Items listed in a dataset

◆ ◆ ◆ ◆

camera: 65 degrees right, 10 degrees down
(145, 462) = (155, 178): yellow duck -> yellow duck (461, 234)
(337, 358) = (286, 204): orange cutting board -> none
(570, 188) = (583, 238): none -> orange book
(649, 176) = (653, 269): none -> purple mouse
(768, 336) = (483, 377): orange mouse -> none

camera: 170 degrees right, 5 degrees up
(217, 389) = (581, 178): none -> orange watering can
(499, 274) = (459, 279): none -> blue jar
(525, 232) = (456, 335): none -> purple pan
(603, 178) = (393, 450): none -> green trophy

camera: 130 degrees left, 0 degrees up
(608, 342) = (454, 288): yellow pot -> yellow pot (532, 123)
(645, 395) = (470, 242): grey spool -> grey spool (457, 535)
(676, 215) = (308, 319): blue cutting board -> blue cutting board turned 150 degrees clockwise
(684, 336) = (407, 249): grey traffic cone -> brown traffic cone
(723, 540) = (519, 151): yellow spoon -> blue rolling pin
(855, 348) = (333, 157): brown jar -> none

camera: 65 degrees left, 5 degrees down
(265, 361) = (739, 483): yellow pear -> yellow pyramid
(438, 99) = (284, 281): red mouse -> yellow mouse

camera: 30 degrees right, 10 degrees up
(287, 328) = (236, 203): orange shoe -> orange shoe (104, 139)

◆ ◆ ◆ ◆

# EXERCISE DETAILS
Please output the records shown above, with every character intact.

# RESULT BELOW
camera: 65 degrees right, 10 degrees down
(145, 462) = (155, 178): yellow duck -> yellow duck (461, 234)
(337, 358) = (286, 204): orange cutting board -> none
(570, 188) = (583, 238): none -> orange book
(649, 176) = (653, 269): none -> purple mouse
(768, 336) = (483, 377): orange mouse -> none

camera: 170 degrees right, 5 degrees up
(217, 389) = (581, 178): none -> orange watering can
(499, 274) = (459, 279): none -> blue jar
(525, 232) = (456, 335): none -> purple pan
(603, 178) = (393, 450): none -> green trophy

camera: 130 degrees left, 0 degrees up
(608, 342) = (454, 288): yellow pot -> yellow pot (532, 123)
(645, 395) = (470, 242): grey spool -> grey spool (457, 535)
(676, 215) = (308, 319): blue cutting board -> blue cutting board turned 150 degrees clockwise
(684, 336) = (407, 249): grey traffic cone -> brown traffic cone
(723, 540) = (519, 151): yellow spoon -> blue rolling pin
(855, 348) = (333, 157): brown jar -> none

camera: 65 degrees left, 5 degrees down
(265, 361) = (739, 483): yellow pear -> yellow pyramid
(438, 99) = (284, 281): red mouse -> yellow mouse

camera: 30 degrees right, 10 degrees up
(287, 328) = (236, 203): orange shoe -> orange shoe (104, 139)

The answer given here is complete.